### What the task asks
Output the line containing "JP3 pin 1: VBAT -> AC1" exactly. Do the same for every line after it through the end of the material, and output nothing else.

......

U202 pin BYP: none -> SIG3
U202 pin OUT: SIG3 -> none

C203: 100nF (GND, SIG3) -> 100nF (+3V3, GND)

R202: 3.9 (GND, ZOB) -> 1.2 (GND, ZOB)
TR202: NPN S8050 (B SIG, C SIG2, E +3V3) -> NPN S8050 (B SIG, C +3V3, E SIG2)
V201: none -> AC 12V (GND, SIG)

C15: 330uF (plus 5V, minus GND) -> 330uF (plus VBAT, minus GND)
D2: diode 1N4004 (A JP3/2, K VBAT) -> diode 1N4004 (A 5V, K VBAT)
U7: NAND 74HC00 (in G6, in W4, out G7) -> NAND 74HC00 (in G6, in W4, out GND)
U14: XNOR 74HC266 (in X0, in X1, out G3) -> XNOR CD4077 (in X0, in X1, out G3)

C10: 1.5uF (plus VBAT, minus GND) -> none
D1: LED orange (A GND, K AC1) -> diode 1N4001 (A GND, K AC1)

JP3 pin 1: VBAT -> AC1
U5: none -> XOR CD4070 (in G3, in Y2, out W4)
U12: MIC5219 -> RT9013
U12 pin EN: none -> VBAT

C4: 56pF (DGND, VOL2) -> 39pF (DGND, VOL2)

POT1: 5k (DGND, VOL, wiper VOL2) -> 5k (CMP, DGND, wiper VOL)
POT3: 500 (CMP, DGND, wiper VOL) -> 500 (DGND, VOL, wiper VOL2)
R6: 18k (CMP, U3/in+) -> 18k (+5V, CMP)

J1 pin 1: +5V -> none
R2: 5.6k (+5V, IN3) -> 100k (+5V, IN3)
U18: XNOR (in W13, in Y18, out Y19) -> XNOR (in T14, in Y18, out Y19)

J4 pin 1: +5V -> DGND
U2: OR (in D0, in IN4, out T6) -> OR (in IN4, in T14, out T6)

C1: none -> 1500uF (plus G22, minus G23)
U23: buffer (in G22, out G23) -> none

......

### Task response
JP3 pin 1: VBAT -> AC1
U5: none -> XOR CD4070 (in G3, in Y2, out W4)
U12: MIC5219 -> RT9013
U12 pin EN: none -> VBAT

C4: 56pF (DGND, VOL2) -> 39pF (DGND, VOL2)

POT1: 5k (DGND, VOL, wiper VOL2) -> 5k (CMP, DGND, wiper VOL)
POT3: 500 (CMP, DGND, wiper VOL) -> 500 (DGND, VOL, wiper VOL2)
R6: 18k (CMP, U3/in+) -> 18k (+5V, CMP)

J1 pin 1: +5V -> none
R2: 5.6k (+5V, IN3) -> 100k (+5V, IN3)
U18: XNOR (in W13, in Y18, out Y19) -> XNOR (in T14, in Y18, out Y19)

J4 pin 1: +5V -> DGND
U2: OR (in D0, in IN4, out T6) -> OR (in IN4, in T14, out T6)

C1: none -> 1500uF (plus G22, minus G23)
U23: buffer (in G22, out G23) -> none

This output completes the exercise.